> Recorded data
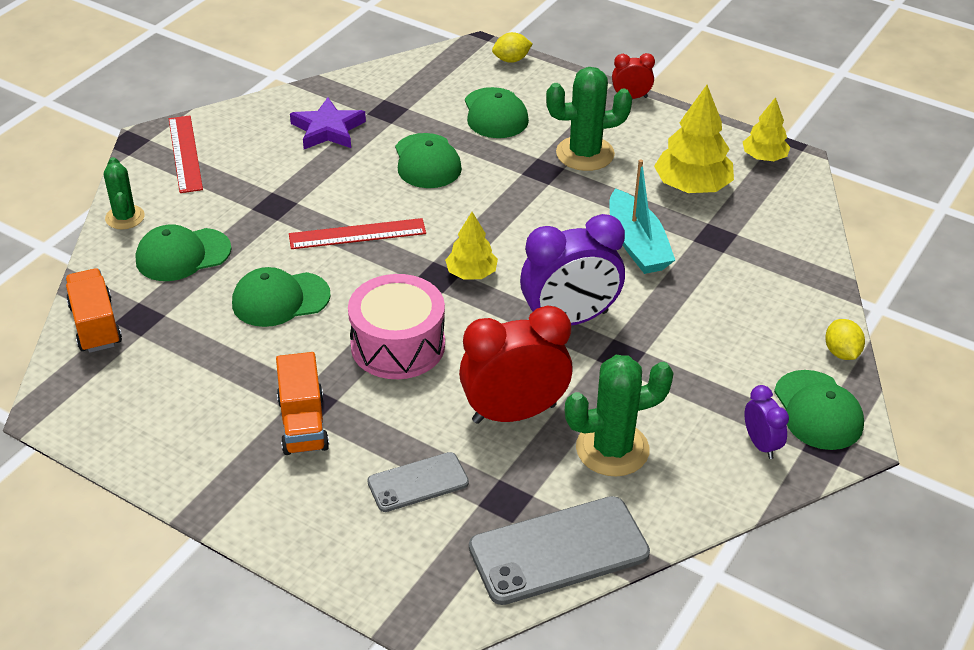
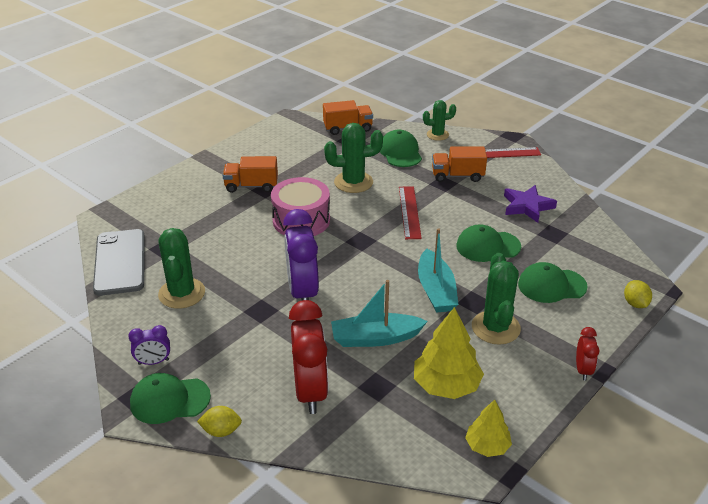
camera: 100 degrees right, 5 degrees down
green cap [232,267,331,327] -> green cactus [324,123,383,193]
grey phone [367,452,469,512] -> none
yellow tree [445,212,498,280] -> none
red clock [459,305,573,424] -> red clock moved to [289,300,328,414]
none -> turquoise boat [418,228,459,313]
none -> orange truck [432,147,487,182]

...

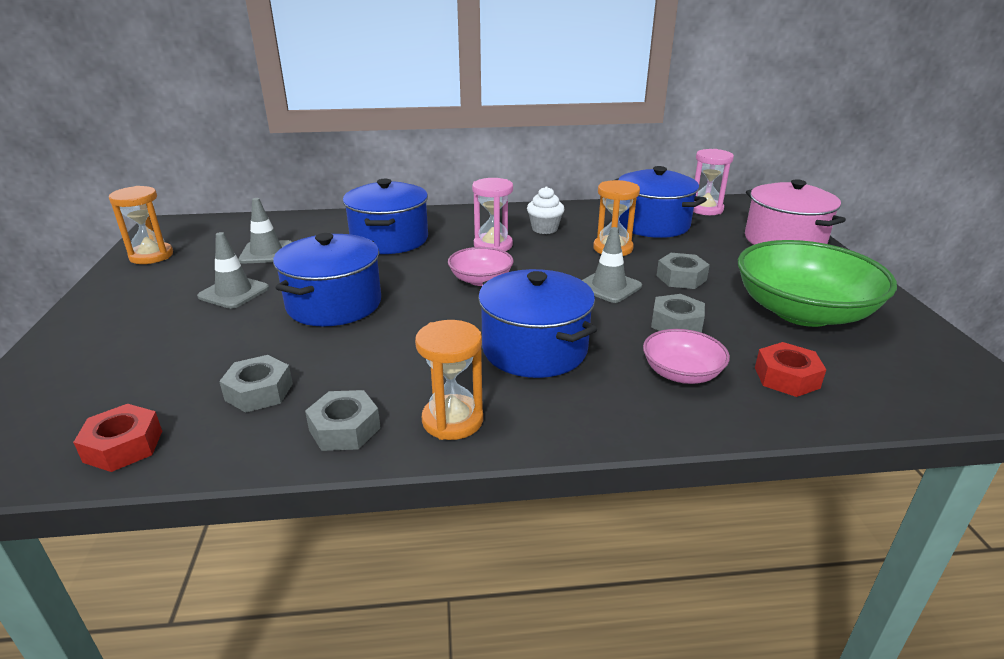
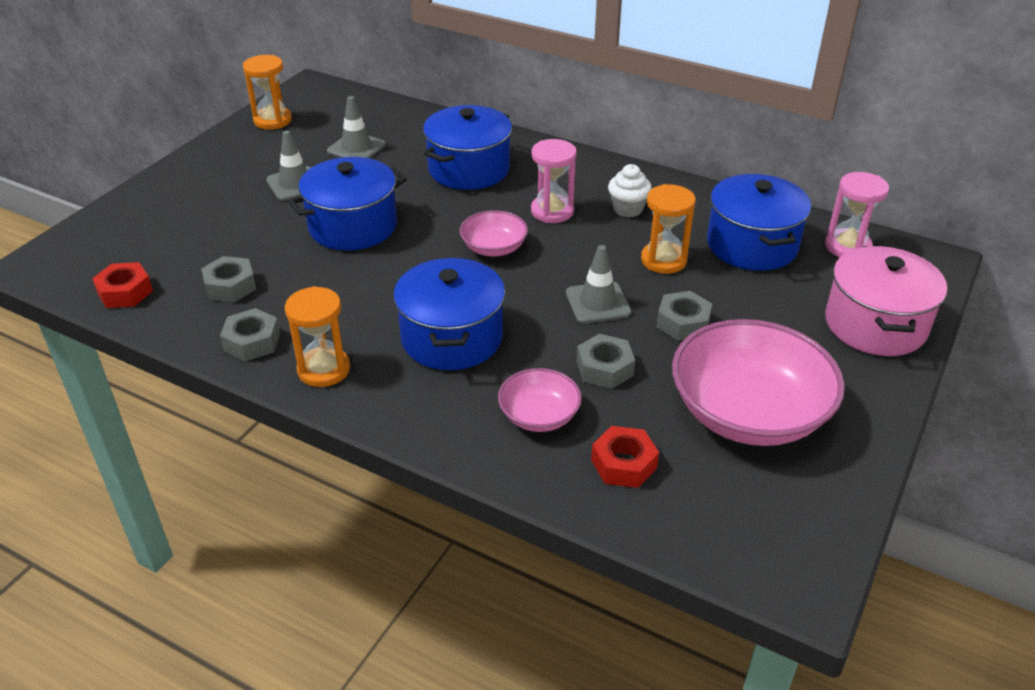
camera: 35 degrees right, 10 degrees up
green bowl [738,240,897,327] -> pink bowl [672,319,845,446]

* * *

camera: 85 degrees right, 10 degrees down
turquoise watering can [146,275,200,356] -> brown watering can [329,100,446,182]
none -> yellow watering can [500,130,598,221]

> To-do item
What is needed is an exact copy of the lines above, from the one containing "green cap [232,267,331,327]" through the one containing "none -> orange truck [432,147,487,182]", with nothing added.

> Task response
green cap [232,267,331,327] -> green cactus [324,123,383,193]
grey phone [367,452,469,512] -> none
yellow tree [445,212,498,280] -> none
red clock [459,305,573,424] -> red clock moved to [289,300,328,414]
none -> turquoise boat [418,228,459,313]
none -> orange truck [432,147,487,182]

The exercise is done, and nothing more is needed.